**TO DO**
Reproduce word for word, from the entries below, the line with "camera: 90 degrees right, 10 degrees down", the line with "(621, 112) = (611, 389): white", and every line between them, and nothing more.

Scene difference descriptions
----------
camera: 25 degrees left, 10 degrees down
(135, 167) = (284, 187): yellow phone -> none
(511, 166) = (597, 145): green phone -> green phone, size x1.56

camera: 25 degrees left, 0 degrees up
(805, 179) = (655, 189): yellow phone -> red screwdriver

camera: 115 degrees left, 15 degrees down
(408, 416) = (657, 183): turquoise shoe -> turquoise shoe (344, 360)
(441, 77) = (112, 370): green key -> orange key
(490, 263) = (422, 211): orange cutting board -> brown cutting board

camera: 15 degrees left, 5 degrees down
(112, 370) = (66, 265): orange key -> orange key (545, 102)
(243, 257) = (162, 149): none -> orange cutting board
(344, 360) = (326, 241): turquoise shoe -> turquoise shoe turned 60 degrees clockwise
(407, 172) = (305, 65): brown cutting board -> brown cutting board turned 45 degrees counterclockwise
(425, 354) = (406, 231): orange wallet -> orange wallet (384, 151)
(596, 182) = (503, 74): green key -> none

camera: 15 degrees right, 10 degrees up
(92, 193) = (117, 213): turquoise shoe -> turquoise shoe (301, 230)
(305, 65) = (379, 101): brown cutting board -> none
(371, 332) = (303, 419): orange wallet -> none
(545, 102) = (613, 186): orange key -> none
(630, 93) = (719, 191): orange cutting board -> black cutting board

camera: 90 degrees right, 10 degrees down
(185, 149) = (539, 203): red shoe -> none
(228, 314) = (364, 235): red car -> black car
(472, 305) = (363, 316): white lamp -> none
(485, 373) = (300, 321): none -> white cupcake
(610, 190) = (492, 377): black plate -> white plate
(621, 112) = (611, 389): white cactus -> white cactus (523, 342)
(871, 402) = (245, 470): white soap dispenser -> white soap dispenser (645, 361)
----------
**TASK RESPONSE**
camera: 90 degrees right, 10 degrees down
(185, 149) = (539, 203): red shoe -> none
(228, 314) = (364, 235): red car -> black car
(472, 305) = (363, 316): white lamp -> none
(485, 373) = (300, 321): none -> white cupcake
(610, 190) = (492, 377): black plate -> white plate
(621, 112) = (611, 389): white cactus -> white cactus (523, 342)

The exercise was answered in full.